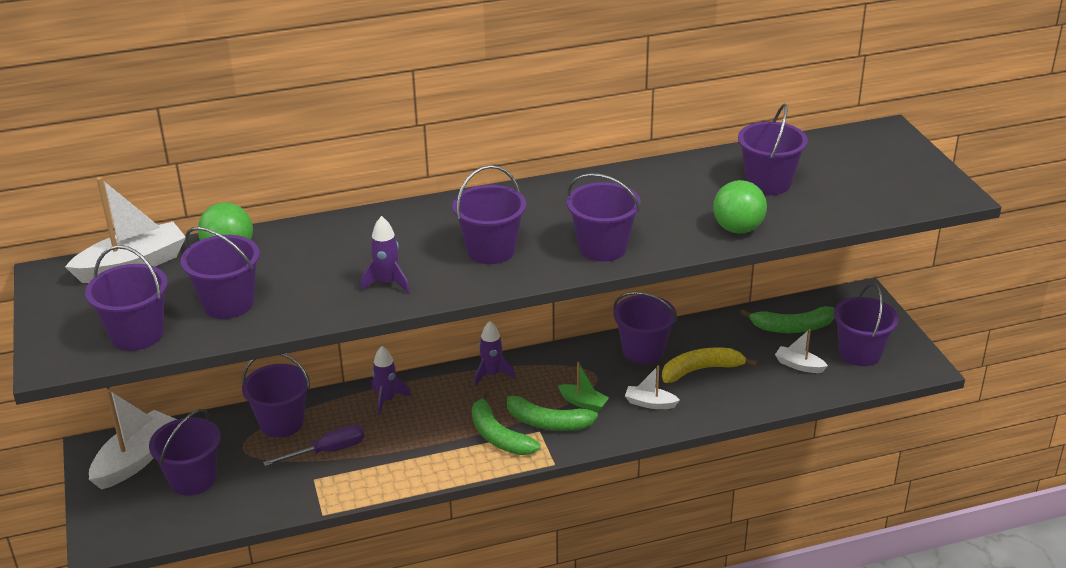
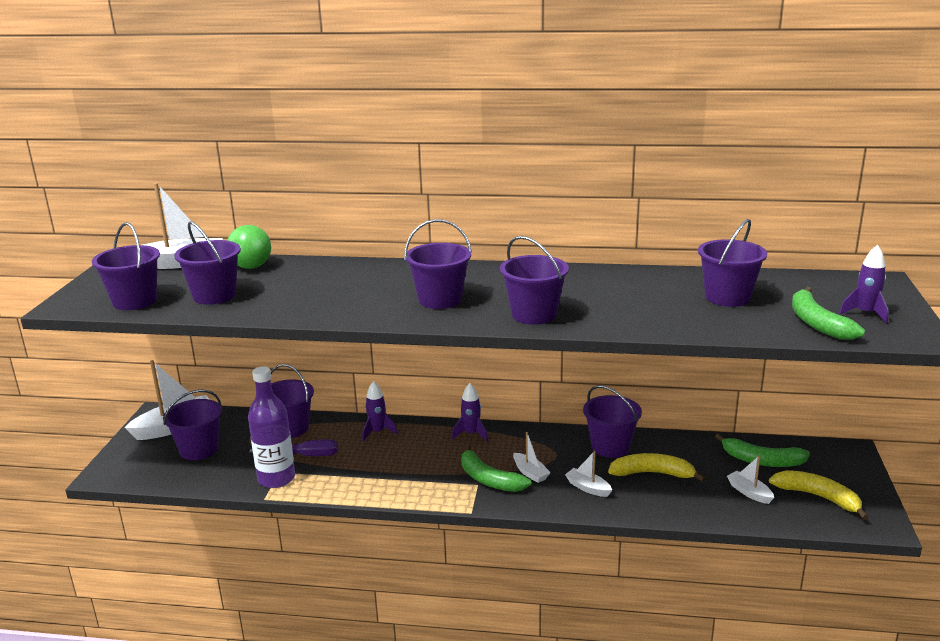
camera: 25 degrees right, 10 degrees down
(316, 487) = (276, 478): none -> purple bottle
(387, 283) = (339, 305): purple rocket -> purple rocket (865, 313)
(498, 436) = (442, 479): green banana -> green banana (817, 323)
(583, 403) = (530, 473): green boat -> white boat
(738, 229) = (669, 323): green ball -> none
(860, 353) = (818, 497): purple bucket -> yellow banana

# PROBLEM TO WORK ON:
What is the number of lines in the records that hold the word "banana"? Answer with that number by itself.

# EXERCISE RESPONSE:
2